- [STORED DATA]:
● ● ●

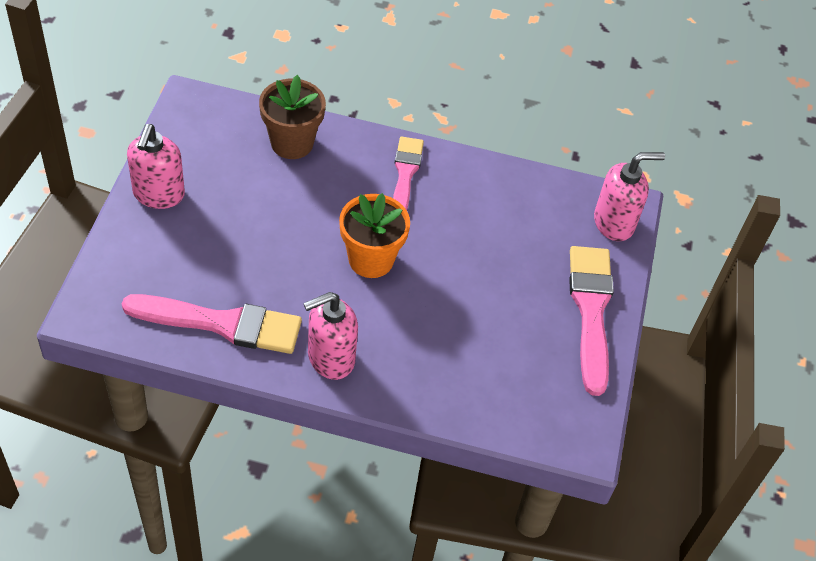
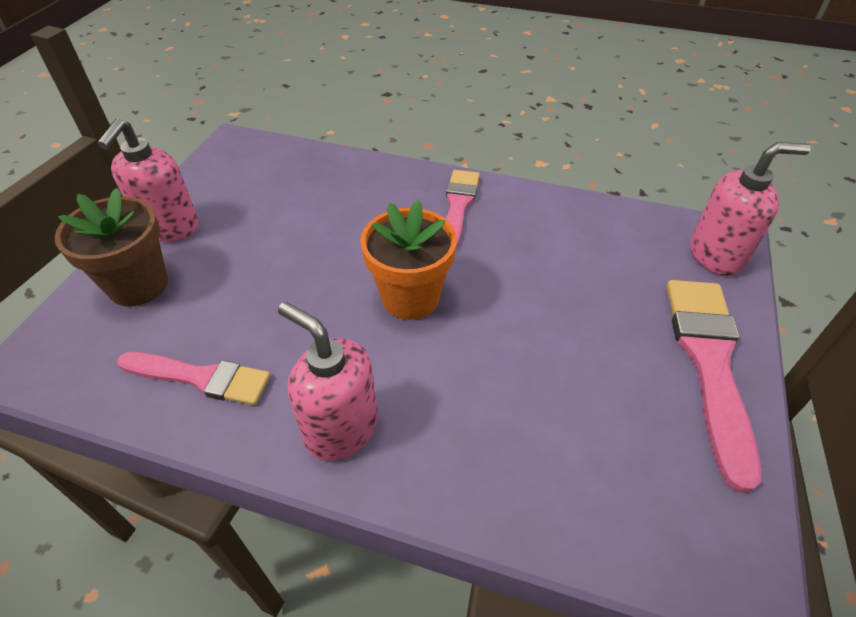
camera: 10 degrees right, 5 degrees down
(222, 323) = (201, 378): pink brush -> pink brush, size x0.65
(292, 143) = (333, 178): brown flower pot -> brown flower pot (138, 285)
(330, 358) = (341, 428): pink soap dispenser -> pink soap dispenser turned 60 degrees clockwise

● ● ●

- [WHAT YOU SHOULD DO]:
Your reply must be a single number: the count of lines in the listing that hold "degrees".

- [TASK SOLUTION]:
2